» **EXERCISE INSTRUCTIONS**: Look for the word "VEXT" in the entries and copy each line where it appears.

Before and after images:
------

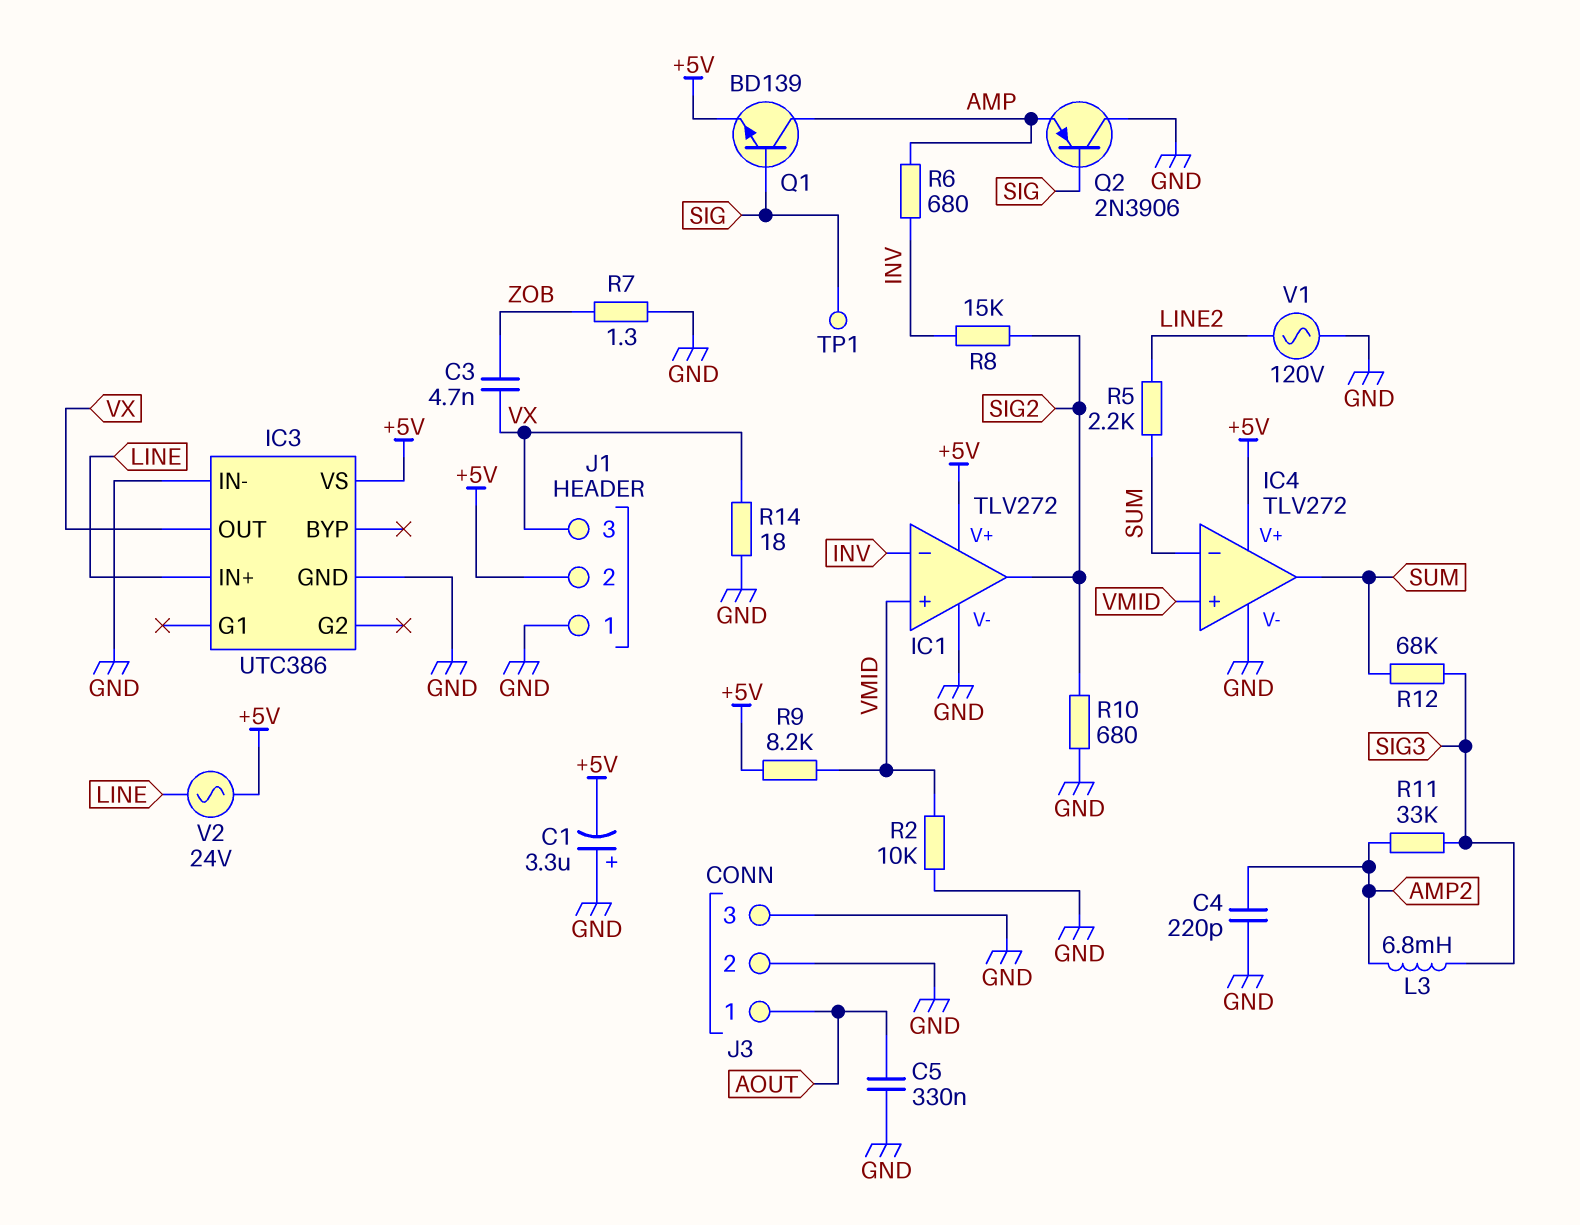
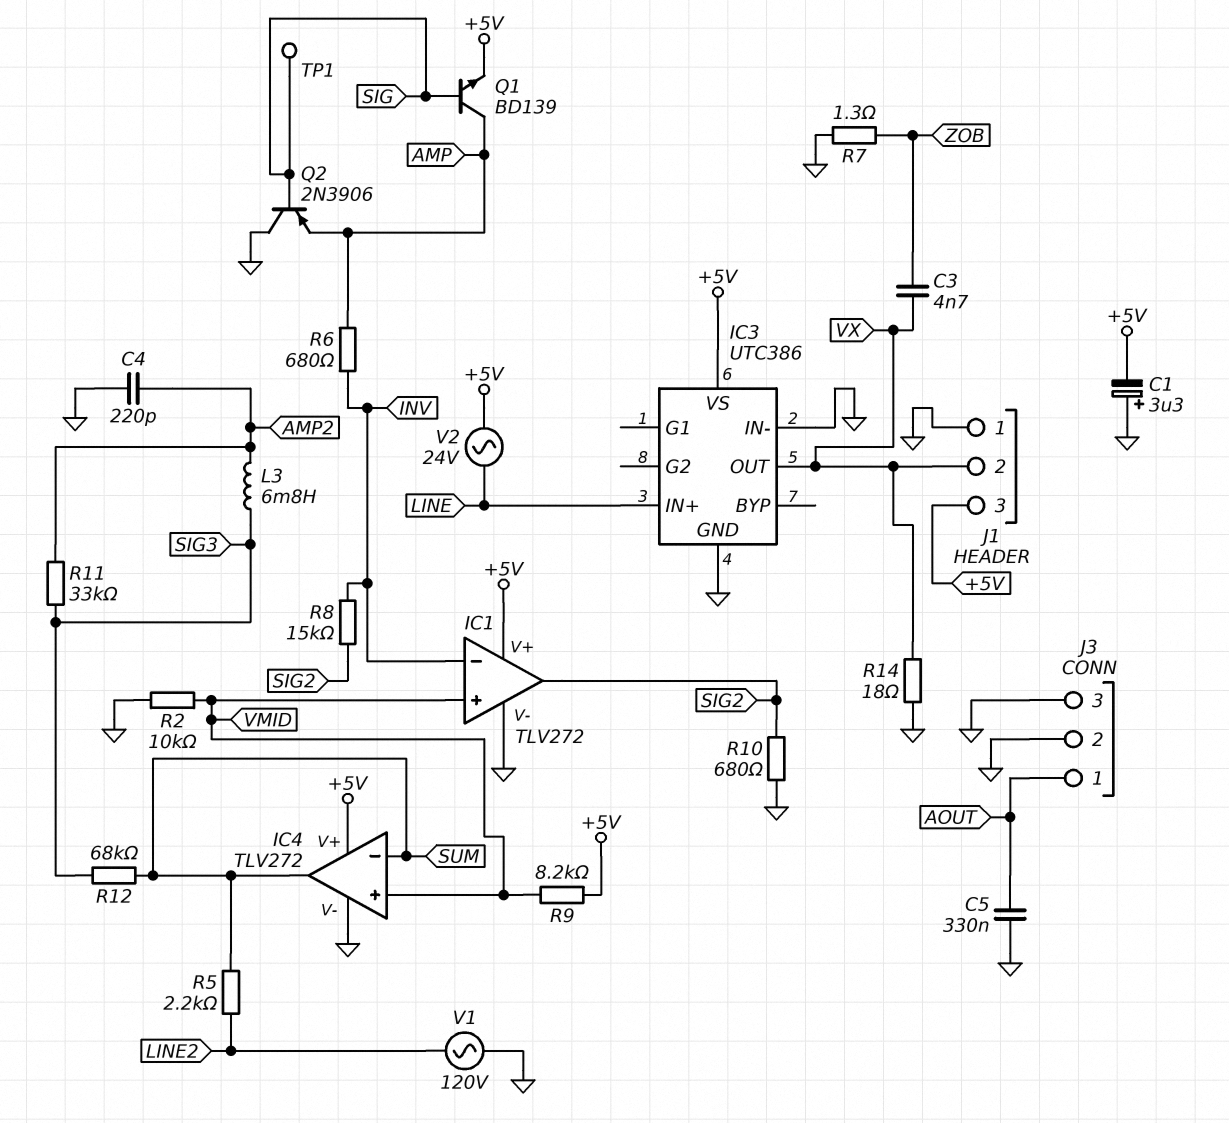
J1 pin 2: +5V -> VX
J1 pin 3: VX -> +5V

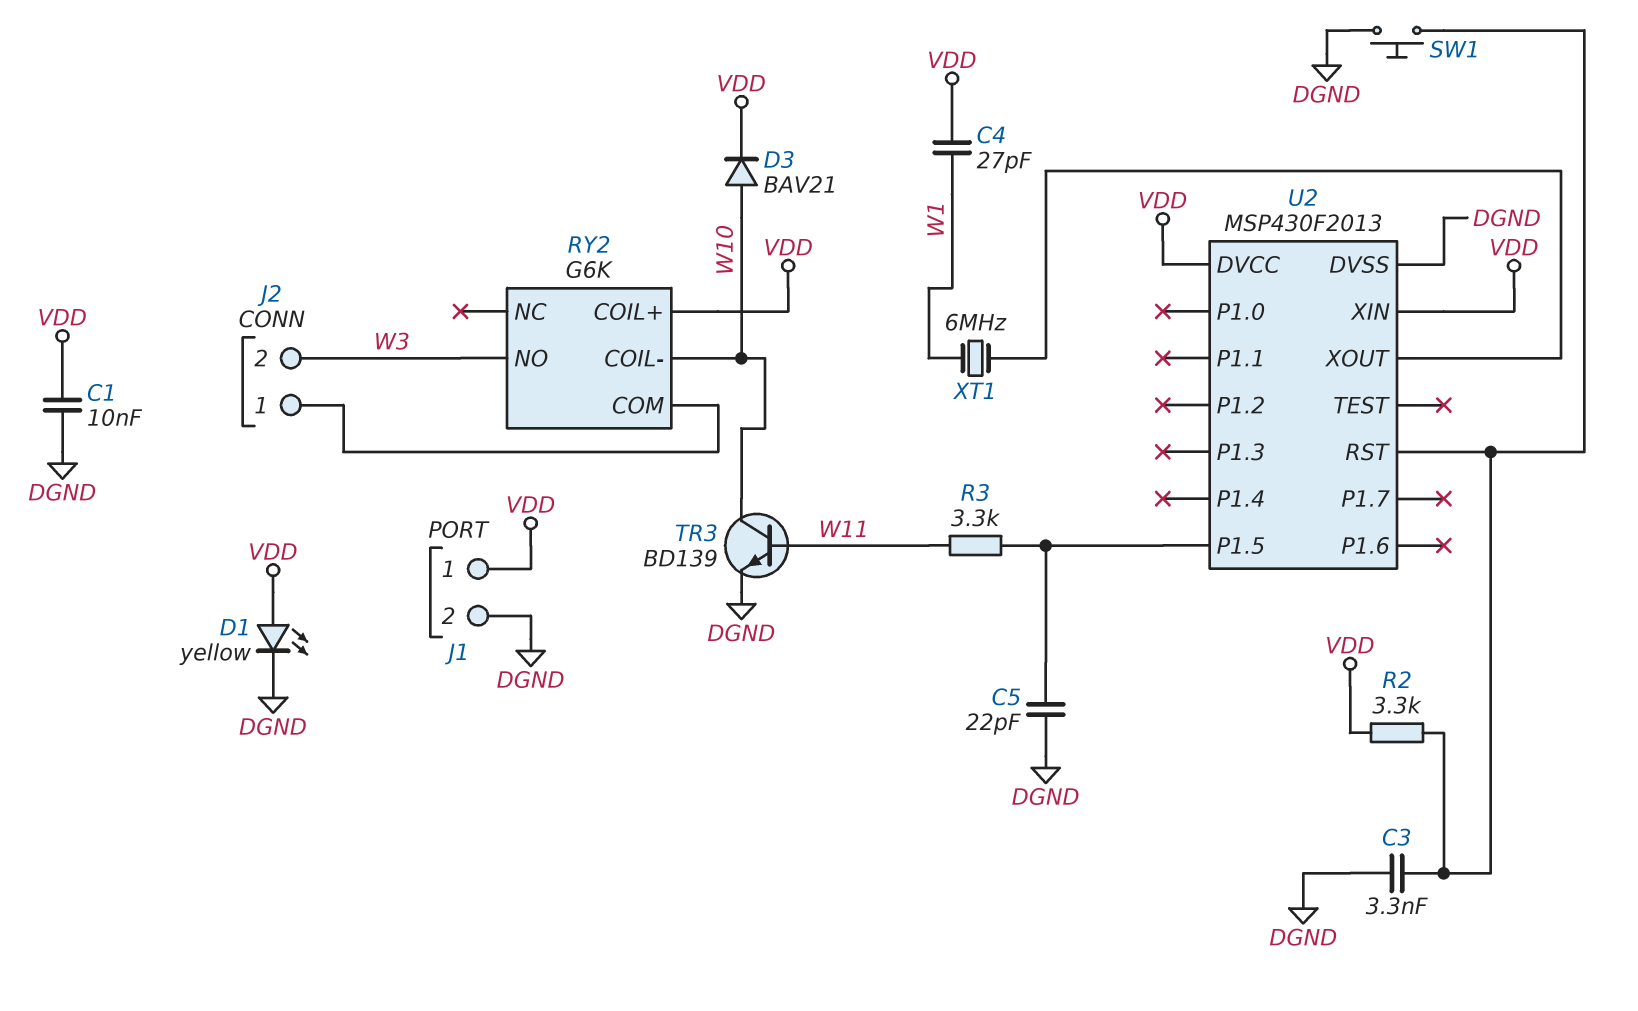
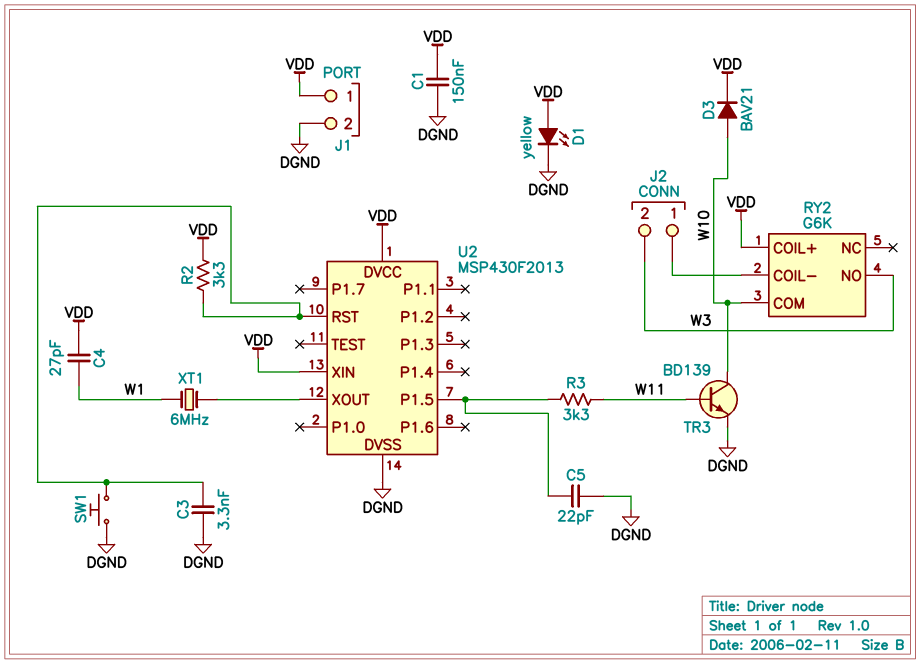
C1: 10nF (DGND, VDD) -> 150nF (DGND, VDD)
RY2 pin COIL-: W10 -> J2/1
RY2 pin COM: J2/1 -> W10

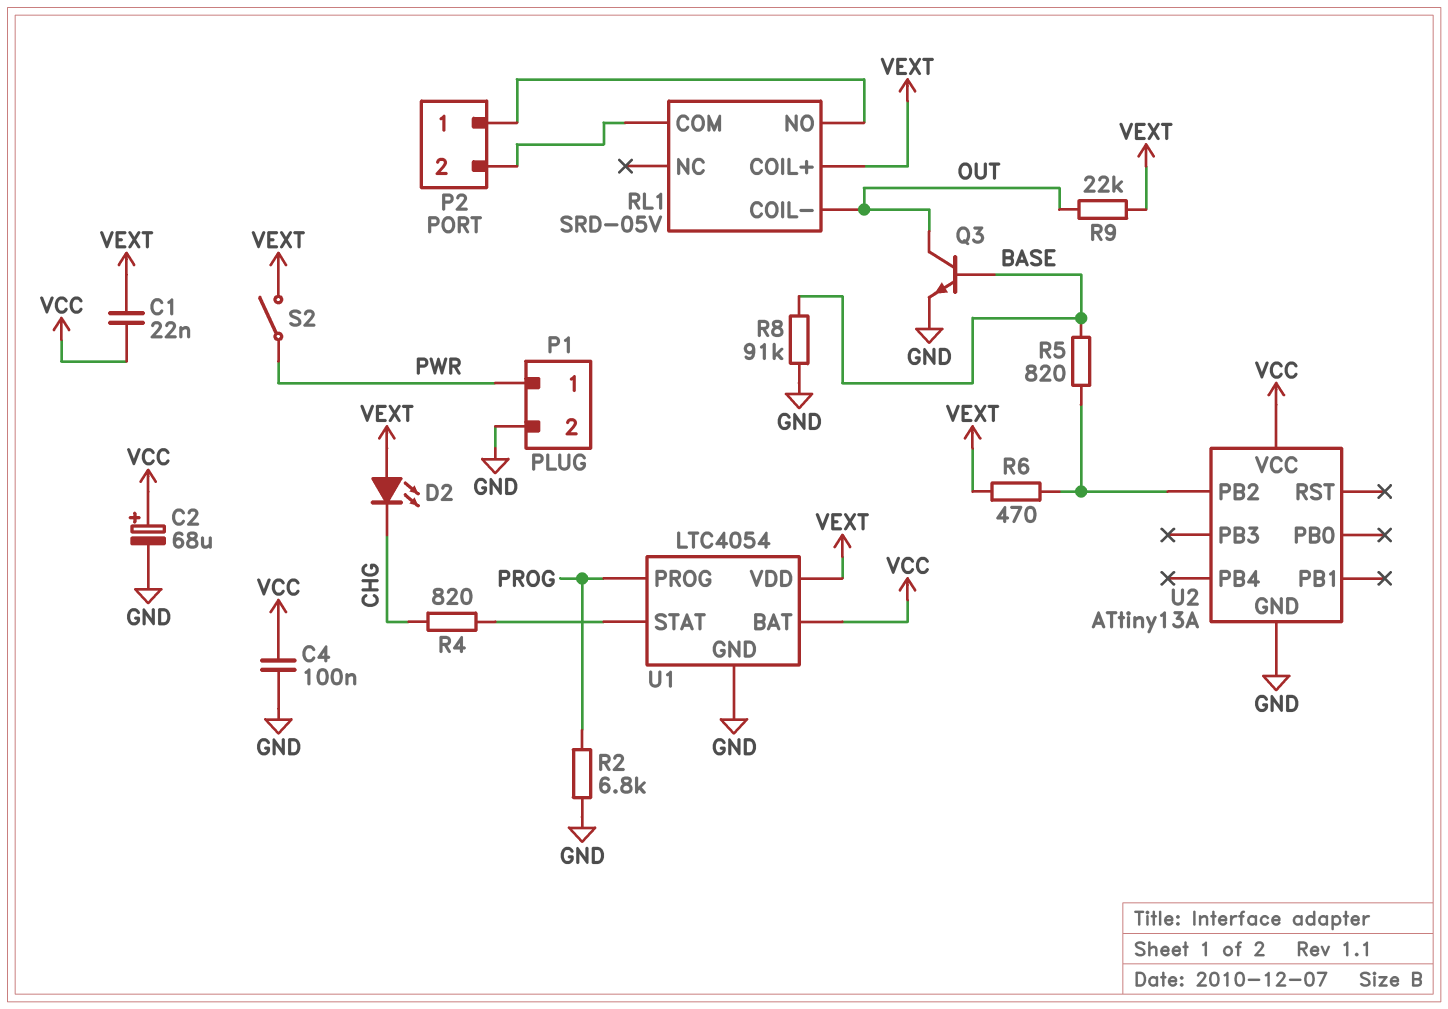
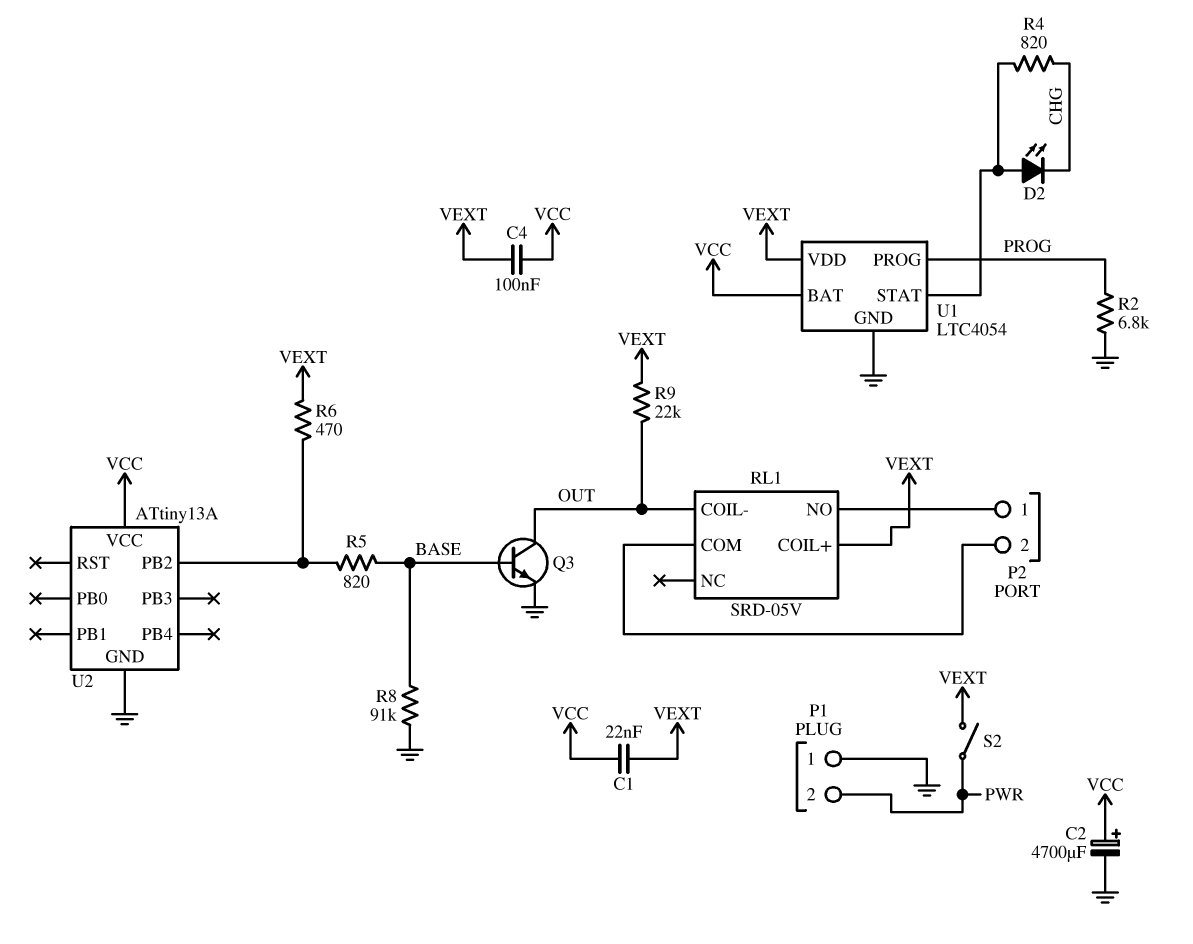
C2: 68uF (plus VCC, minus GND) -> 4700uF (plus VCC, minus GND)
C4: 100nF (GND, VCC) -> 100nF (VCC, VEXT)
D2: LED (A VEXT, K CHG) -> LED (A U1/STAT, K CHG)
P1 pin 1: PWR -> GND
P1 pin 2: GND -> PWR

------

» **RESULT OF THIS TASK**:
C4: 100nF (GND, VCC) -> 100nF (VCC, VEXT)
D2: LED (A VEXT, K CHG) -> LED (A U1/STAT, K CHG)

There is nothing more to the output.